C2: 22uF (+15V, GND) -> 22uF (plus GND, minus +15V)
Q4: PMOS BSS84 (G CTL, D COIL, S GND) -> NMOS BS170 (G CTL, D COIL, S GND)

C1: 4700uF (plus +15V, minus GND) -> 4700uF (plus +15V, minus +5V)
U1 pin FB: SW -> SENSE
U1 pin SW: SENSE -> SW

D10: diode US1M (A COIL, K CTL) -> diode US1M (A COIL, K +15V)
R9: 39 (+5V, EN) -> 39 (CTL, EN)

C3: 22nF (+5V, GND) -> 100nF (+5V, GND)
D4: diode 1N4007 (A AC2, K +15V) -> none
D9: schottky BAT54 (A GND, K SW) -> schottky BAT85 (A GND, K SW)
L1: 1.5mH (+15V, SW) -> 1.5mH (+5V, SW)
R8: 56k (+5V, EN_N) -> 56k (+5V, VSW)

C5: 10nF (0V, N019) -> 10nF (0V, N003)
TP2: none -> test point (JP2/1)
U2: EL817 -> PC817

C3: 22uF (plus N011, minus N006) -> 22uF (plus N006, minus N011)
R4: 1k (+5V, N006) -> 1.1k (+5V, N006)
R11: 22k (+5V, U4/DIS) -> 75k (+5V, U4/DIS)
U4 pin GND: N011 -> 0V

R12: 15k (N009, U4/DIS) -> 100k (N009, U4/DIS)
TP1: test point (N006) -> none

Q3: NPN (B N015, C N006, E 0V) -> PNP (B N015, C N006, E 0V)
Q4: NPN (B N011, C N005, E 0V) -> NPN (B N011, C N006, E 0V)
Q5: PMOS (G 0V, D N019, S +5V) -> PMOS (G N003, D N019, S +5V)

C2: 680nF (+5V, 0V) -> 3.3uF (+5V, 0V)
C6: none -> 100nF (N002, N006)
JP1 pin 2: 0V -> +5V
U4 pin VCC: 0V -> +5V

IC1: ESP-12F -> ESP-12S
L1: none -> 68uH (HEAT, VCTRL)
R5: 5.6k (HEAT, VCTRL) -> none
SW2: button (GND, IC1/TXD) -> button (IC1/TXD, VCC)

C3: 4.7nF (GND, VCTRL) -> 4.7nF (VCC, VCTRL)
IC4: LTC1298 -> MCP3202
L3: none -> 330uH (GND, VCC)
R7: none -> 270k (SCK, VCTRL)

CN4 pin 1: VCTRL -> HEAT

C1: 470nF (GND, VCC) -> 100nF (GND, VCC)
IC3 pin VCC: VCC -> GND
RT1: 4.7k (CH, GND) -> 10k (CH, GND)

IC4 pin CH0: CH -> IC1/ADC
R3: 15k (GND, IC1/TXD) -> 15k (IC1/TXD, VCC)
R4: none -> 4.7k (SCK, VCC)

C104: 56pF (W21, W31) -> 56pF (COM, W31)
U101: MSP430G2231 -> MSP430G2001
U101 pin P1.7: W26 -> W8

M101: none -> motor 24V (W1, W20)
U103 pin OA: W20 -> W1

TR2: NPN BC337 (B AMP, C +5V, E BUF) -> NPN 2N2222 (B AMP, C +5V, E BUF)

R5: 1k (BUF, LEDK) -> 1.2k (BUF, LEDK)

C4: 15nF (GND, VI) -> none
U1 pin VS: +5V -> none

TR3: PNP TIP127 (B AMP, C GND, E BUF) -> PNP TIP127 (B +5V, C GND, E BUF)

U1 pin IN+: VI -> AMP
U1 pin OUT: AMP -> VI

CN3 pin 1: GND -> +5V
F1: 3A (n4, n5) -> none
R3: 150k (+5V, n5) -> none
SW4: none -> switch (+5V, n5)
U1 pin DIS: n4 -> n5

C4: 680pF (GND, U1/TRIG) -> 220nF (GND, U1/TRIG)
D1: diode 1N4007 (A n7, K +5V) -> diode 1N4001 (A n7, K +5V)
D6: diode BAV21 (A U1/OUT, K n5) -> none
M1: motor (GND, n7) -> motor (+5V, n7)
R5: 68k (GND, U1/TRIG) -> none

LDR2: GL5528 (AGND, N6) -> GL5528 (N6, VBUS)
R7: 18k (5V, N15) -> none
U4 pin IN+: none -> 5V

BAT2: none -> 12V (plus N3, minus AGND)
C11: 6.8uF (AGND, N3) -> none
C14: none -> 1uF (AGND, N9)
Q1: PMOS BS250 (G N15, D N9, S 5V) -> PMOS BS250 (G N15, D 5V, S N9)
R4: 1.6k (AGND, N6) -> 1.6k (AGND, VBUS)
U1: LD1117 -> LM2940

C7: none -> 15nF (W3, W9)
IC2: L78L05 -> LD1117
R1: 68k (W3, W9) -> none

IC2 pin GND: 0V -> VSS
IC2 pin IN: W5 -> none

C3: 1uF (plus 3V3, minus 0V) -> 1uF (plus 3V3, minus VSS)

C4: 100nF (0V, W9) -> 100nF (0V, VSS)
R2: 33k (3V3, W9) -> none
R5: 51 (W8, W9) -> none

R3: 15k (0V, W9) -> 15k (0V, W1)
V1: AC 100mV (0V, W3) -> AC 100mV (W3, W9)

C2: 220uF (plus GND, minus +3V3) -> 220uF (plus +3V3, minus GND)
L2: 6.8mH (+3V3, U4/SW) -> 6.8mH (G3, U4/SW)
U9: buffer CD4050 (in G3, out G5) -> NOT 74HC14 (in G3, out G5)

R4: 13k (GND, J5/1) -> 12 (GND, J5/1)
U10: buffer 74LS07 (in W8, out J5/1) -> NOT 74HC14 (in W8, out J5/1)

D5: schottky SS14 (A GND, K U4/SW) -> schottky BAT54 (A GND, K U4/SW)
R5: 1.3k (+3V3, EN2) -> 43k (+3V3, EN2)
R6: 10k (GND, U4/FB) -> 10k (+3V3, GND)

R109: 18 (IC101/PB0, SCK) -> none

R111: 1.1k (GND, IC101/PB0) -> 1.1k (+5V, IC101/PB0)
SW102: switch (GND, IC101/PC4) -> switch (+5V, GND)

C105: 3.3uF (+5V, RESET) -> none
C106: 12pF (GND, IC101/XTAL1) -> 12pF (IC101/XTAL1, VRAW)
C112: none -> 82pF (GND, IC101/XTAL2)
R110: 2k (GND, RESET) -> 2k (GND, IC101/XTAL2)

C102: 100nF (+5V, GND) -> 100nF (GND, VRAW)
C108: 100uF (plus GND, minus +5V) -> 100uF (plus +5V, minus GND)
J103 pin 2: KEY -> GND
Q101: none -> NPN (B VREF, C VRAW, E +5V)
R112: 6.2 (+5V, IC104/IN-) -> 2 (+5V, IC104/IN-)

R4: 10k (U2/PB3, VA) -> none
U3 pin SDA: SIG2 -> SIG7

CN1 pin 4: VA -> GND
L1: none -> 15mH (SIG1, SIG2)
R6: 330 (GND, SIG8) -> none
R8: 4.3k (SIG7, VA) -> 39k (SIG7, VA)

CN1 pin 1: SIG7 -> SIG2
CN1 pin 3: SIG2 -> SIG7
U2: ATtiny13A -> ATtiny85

________

Lines in the data that include the word "VCTRL" should all be copied.

### OUTPUT
L1: none -> 68uH (HEAT, VCTRL)
R5: 5.6k (HEAT, VCTRL) -> none
C3: 4.7nF (GND, VCTRL) -> 4.7nF (VCC, VCTRL)
R7: none -> 270k (SCK, VCTRL)
CN4 pin 1: VCTRL -> HEAT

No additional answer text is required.